Provided material
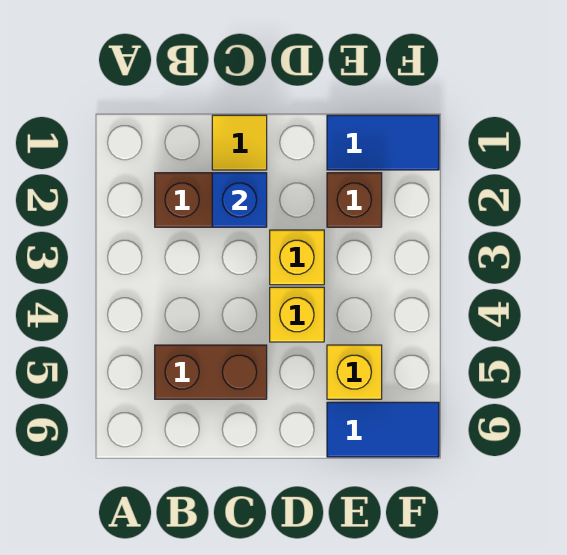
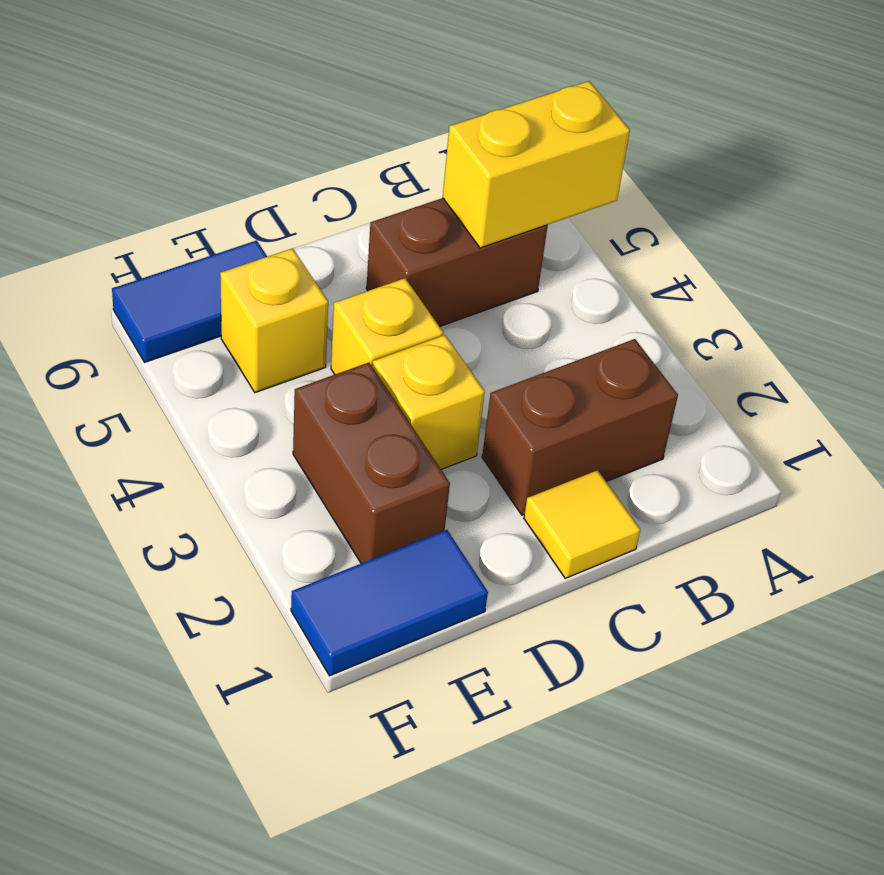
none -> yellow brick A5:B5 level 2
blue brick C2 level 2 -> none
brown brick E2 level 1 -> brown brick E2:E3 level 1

Required action
Write every line above out again exactly; pictures do not belong in the copy.

Response box
none -> yellow brick A5:B5 level 2
blue brick C2 level 2 -> none
brown brick E2 level 1 -> brown brick E2:E3 level 1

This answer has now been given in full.